> _WHAT TO PRODUCE_:
What is needed is a word-for-word copy of every record below, minus the pictures.

Start of Block

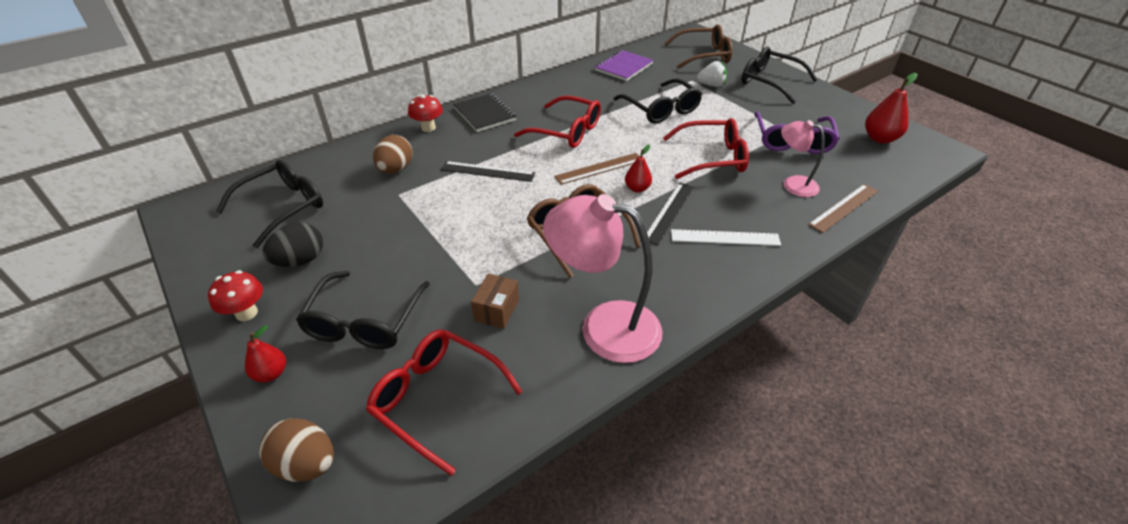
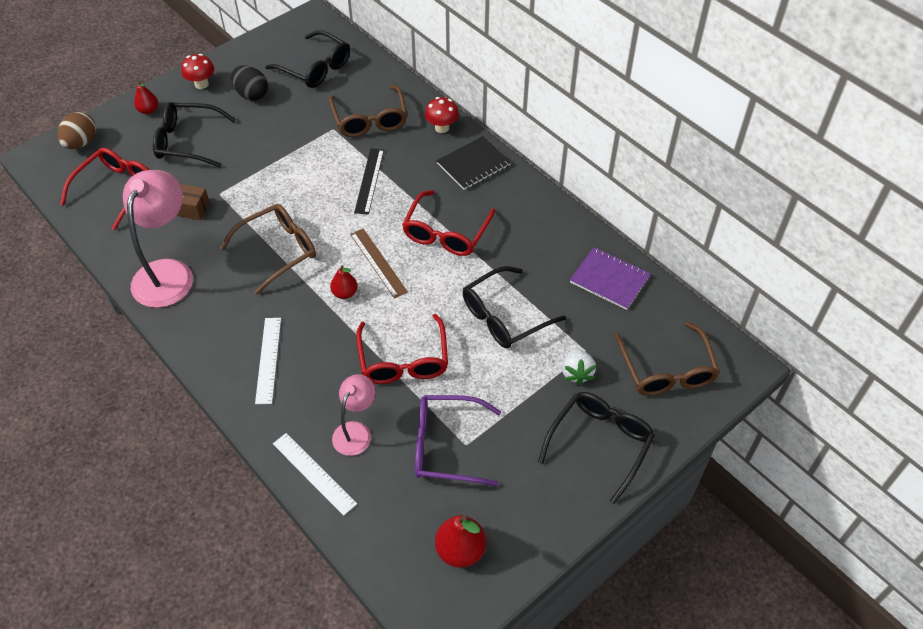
camera: 85 degrees right, 10 degrees up
brown egg [373,135,413,173] -> brown glasses [329,85,407,137]
black ruler [647,183,694,245] -> none
brown ruler [808,184,878,233] -> white ruler [273,433,357,516]

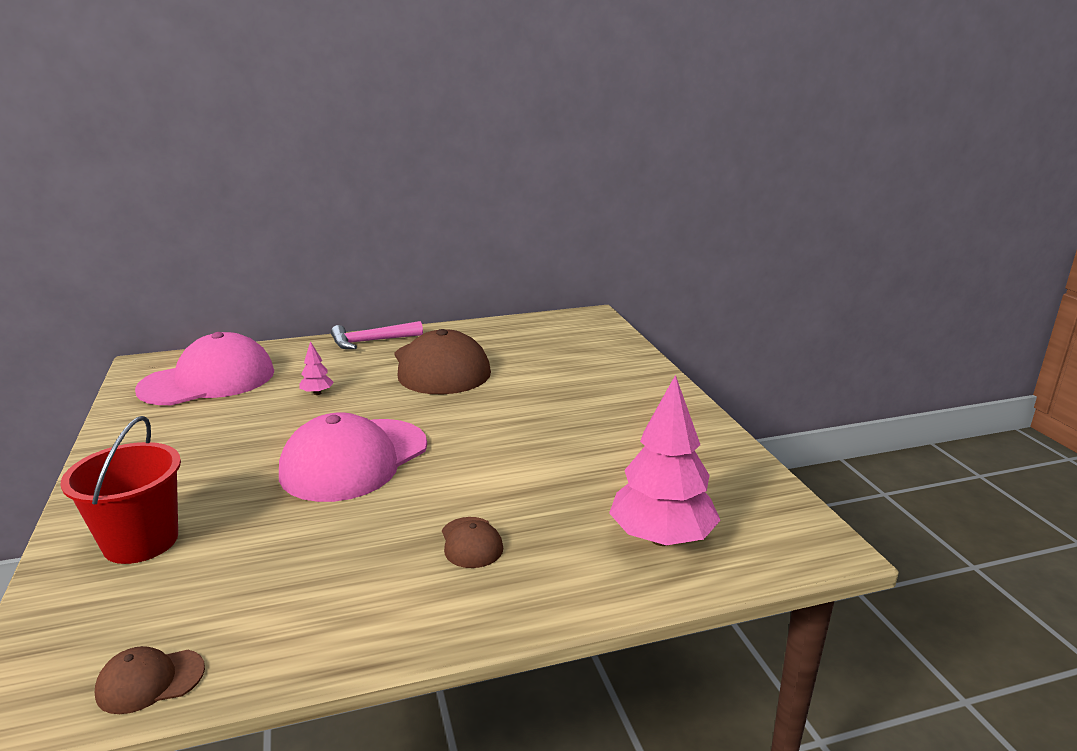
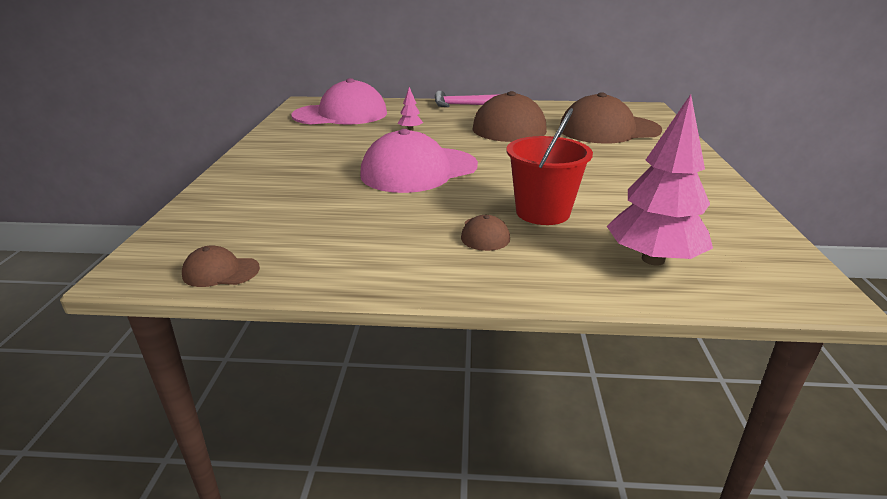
camera: 20 degrees right, 5 degrees up
red bucket [60,416,181,564] -> red bucket moved to [506,108,593,225]
none -> brown cap [560,92,662,144]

End of Block

> _SOLUTION FOR THIS PROBLEM_:
camera: 85 degrees right, 10 degrees up
brown egg [373,135,413,173] -> brown glasses [329,85,407,137]
black ruler [647,183,694,245] -> none
brown ruler [808,184,878,233] -> white ruler [273,433,357,516]

camera: 20 degrees right, 5 degrees up
red bucket [60,416,181,564] -> red bucket moved to [506,108,593,225]
none -> brown cap [560,92,662,144]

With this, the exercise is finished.